Once you find the line with "F1: 1.5A (+12V, PWR_IN) -> none" in the entries below, print it and each line after it up to and including the line with "D2: none -> diode 1N914 (A 0V, K COM)", exactly, without pictures.

Records from a collection
**********

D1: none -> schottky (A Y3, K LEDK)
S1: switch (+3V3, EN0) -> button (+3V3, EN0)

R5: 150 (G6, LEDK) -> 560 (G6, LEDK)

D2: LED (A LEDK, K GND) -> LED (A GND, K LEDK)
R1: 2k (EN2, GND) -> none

**********

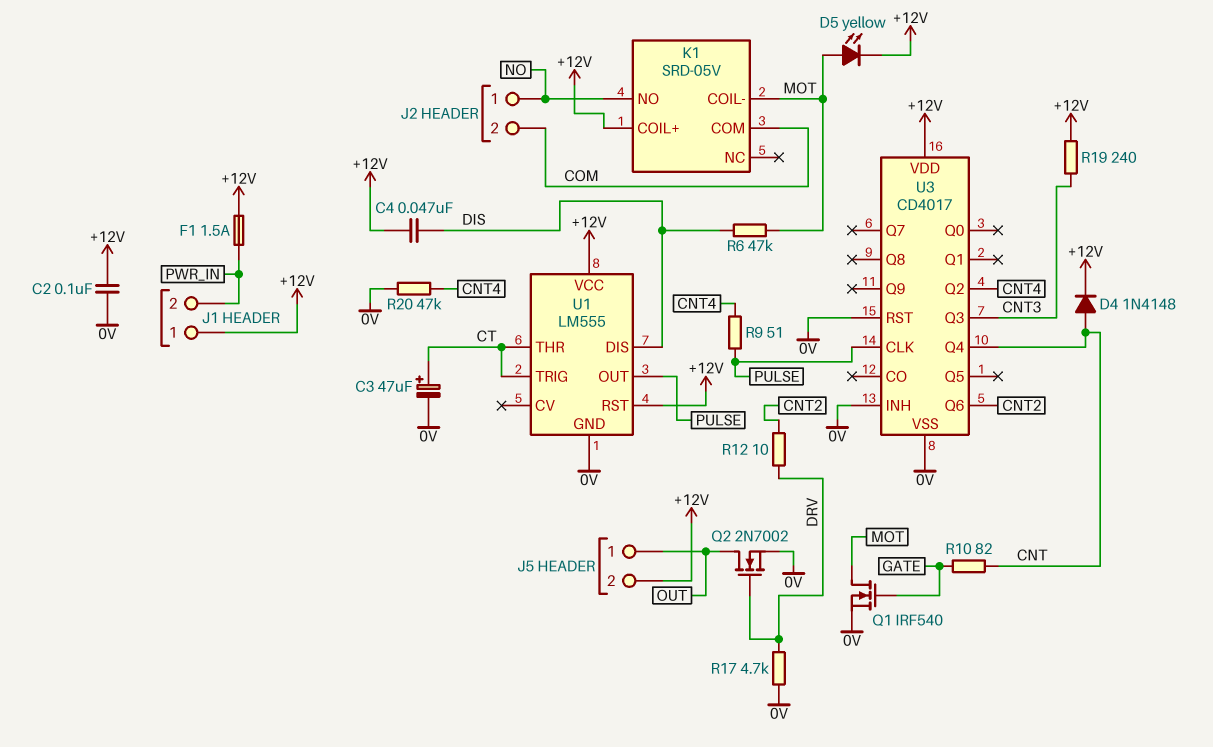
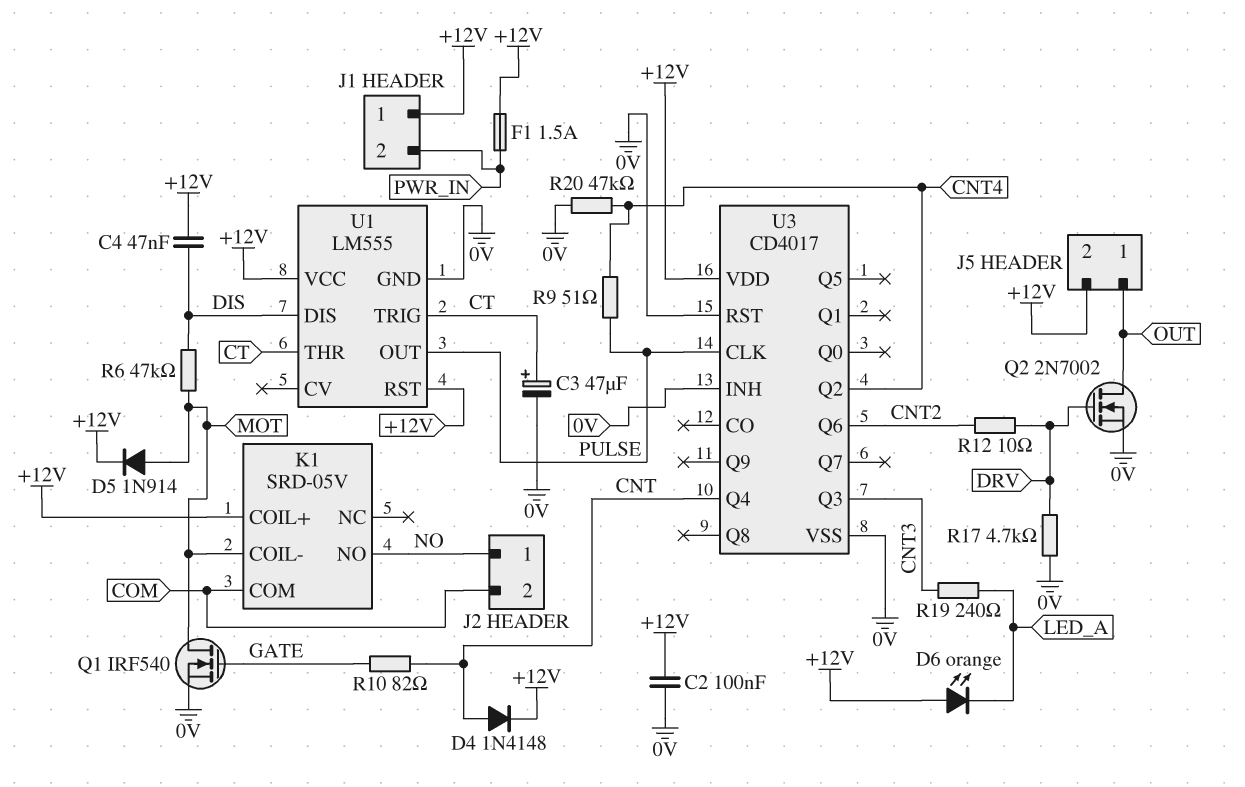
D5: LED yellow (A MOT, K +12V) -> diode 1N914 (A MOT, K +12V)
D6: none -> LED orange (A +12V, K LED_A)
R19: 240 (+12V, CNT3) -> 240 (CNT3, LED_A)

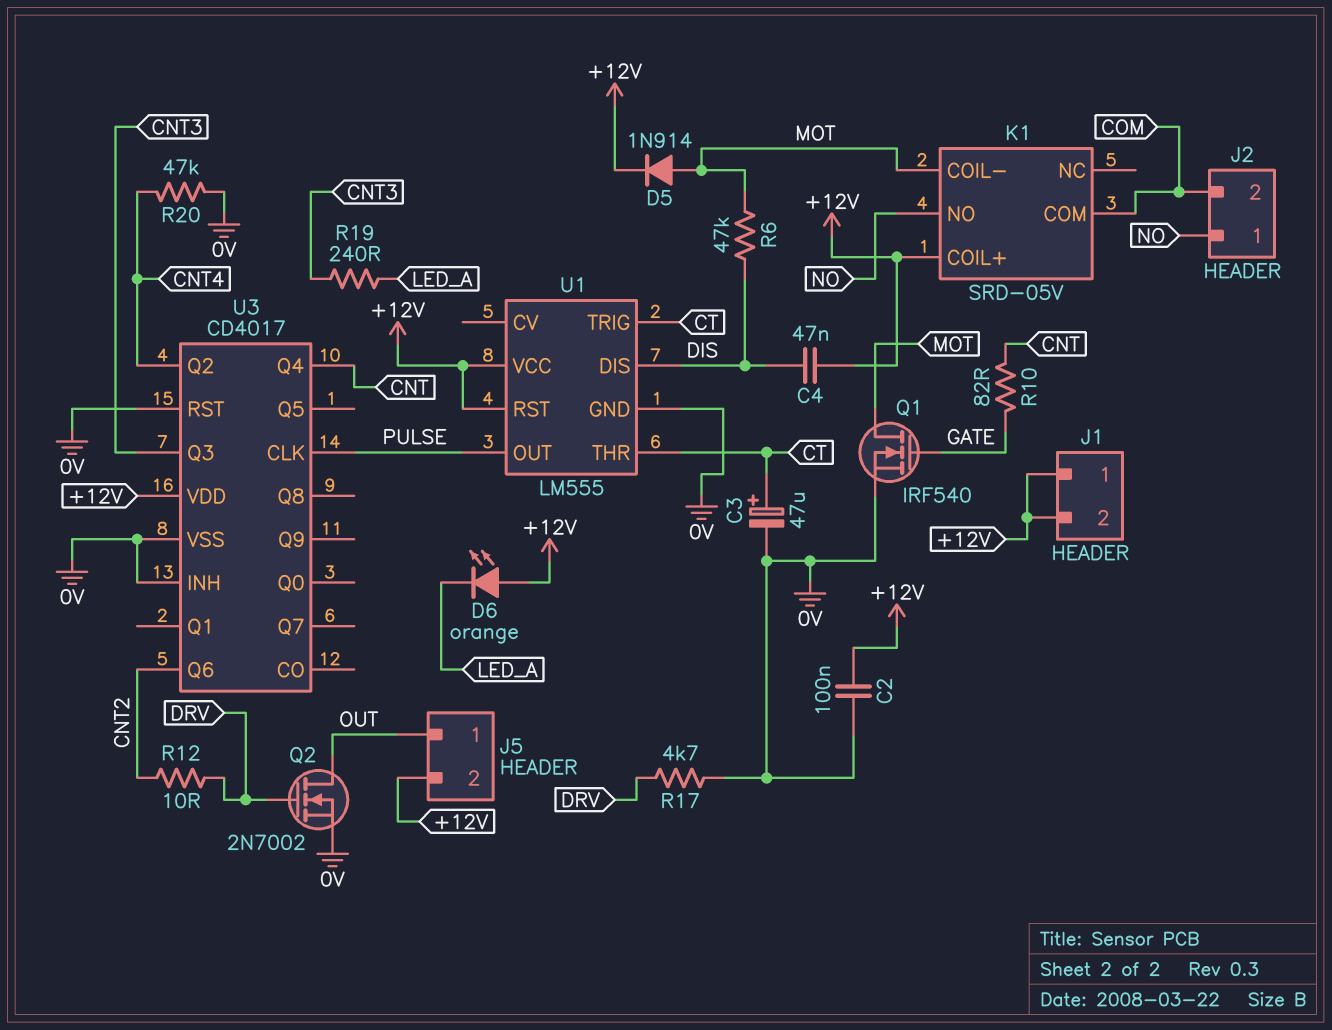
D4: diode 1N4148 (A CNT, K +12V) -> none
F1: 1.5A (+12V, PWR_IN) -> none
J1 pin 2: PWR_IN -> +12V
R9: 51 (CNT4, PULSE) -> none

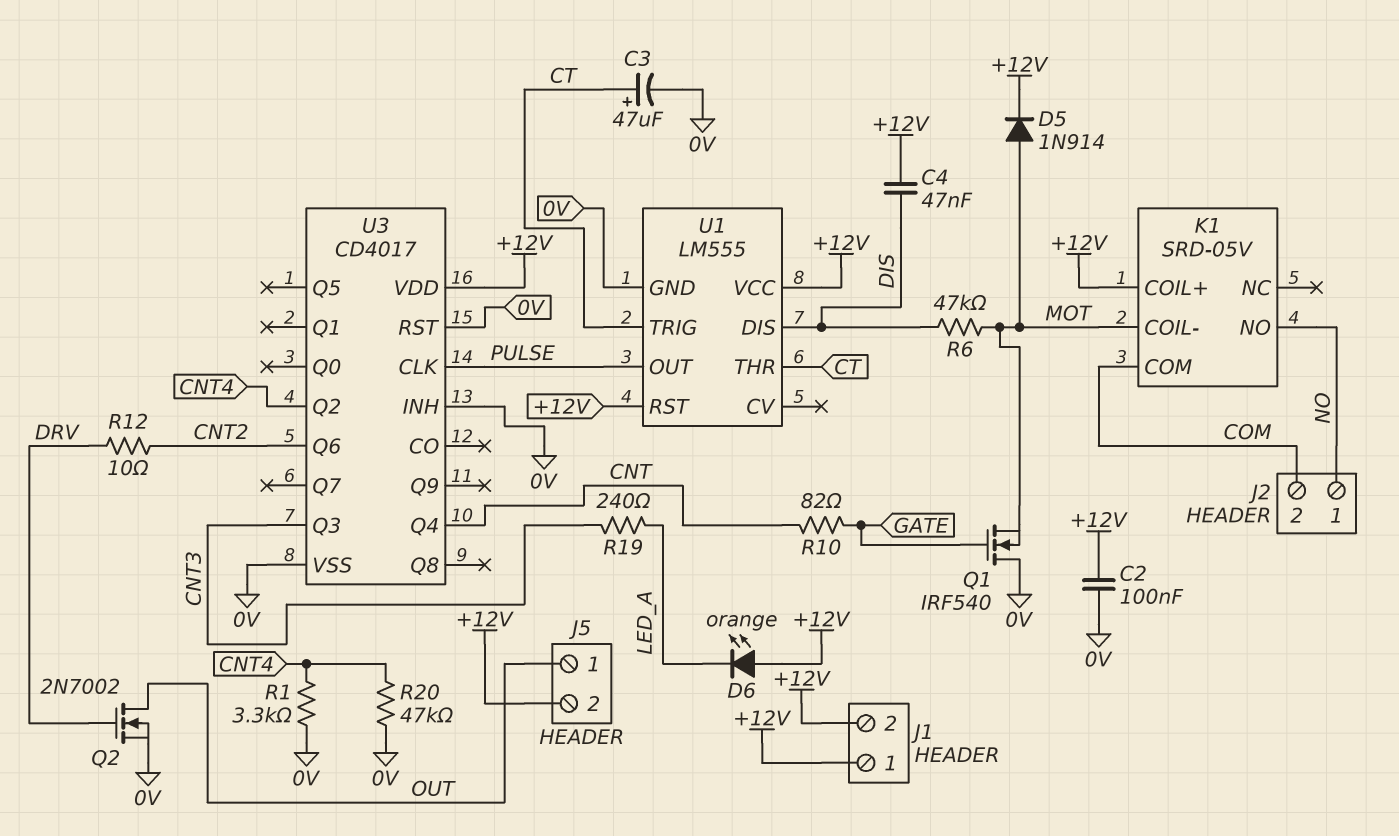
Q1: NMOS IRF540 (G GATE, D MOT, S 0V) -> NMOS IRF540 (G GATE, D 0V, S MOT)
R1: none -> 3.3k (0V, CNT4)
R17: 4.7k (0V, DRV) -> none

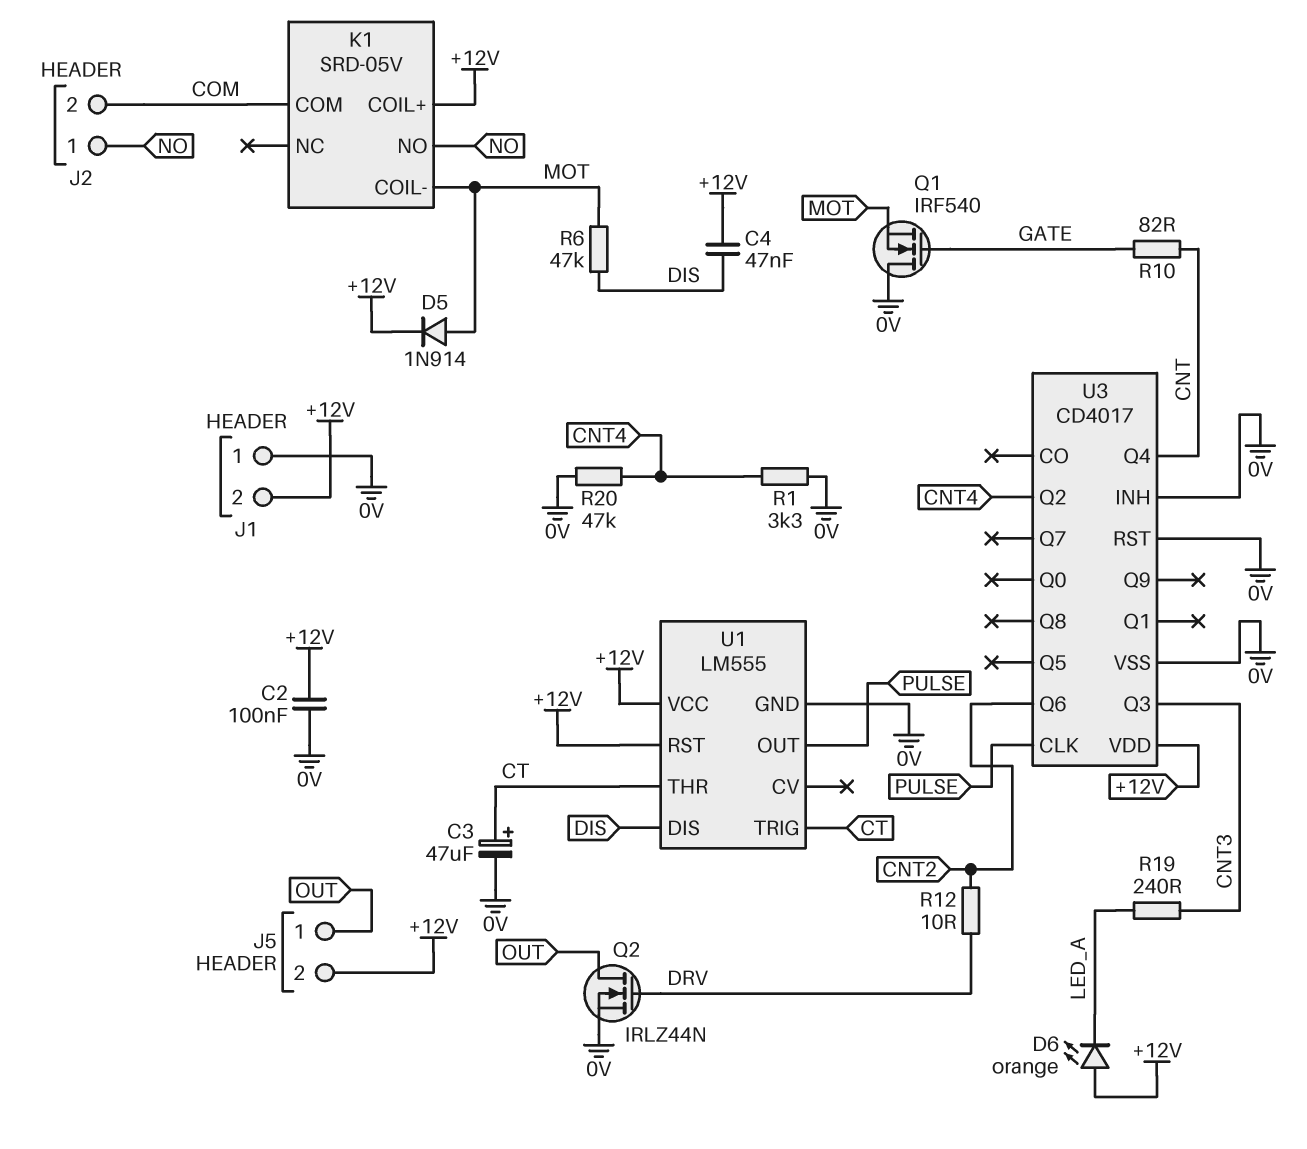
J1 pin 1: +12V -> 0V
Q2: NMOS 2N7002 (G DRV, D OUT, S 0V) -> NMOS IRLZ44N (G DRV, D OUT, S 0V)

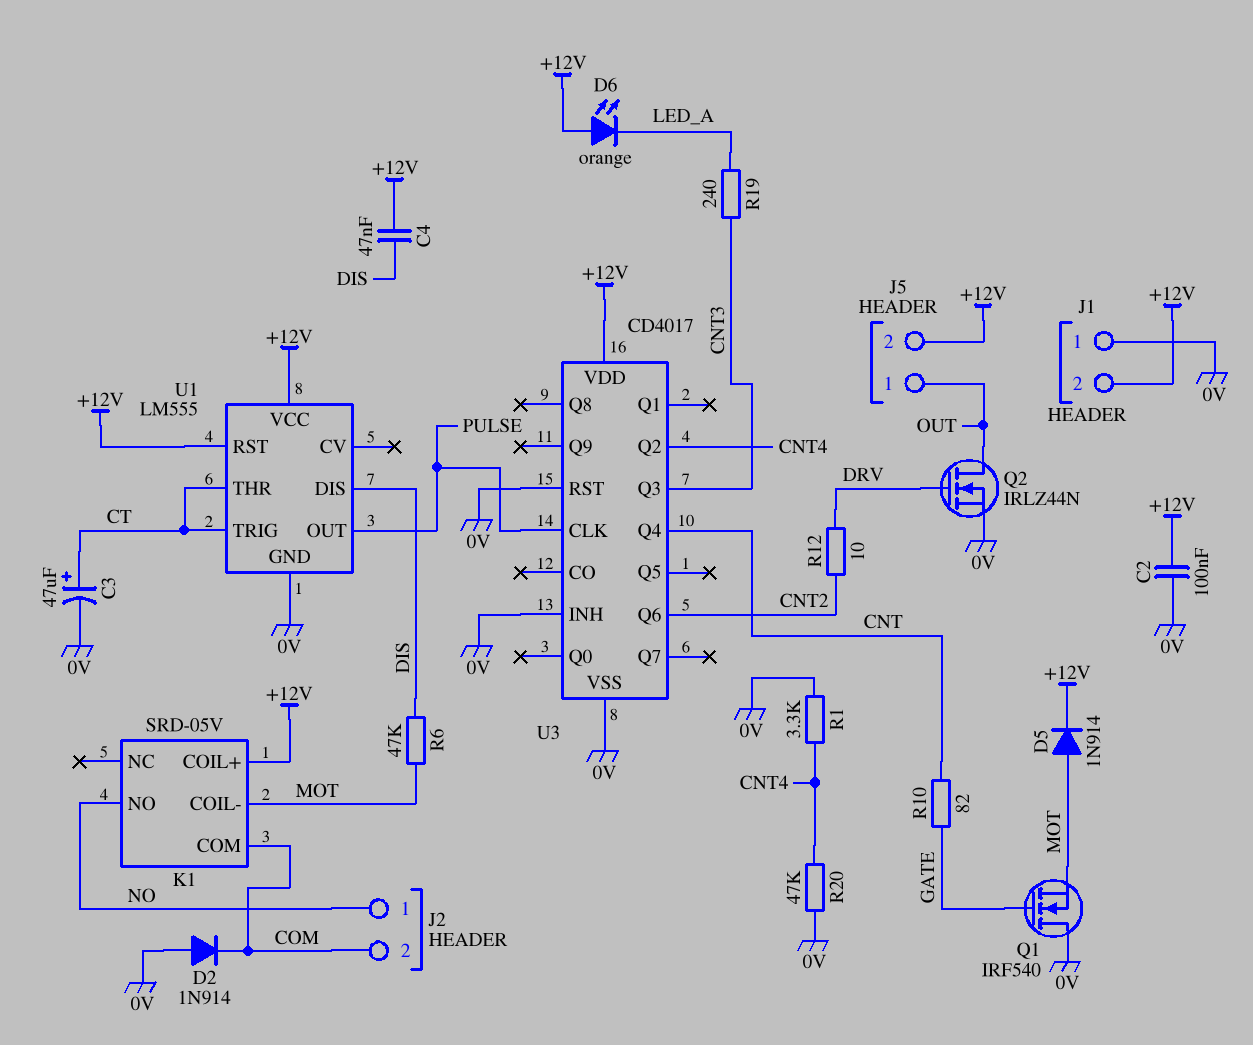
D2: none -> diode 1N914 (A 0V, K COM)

**********

• _YOUR RESPONSE_:
F1: 1.5A (+12V, PWR_IN) -> none
J1 pin 2: PWR_IN -> +12V
R9: 51 (CNT4, PULSE) -> none

Q1: NMOS IRF540 (G GATE, D MOT, S 0V) -> NMOS IRF540 (G GATE, D 0V, S MOT)
R1: none -> 3.3k (0V, CNT4)
R17: 4.7k (0V, DRV) -> none

J1 pin 1: +12V -> 0V
Q2: NMOS 2N7002 (G DRV, D OUT, S 0V) -> NMOS IRLZ44N (G DRV, D OUT, S 0V)

D2: none -> diode 1N914 (A 0V, K COM)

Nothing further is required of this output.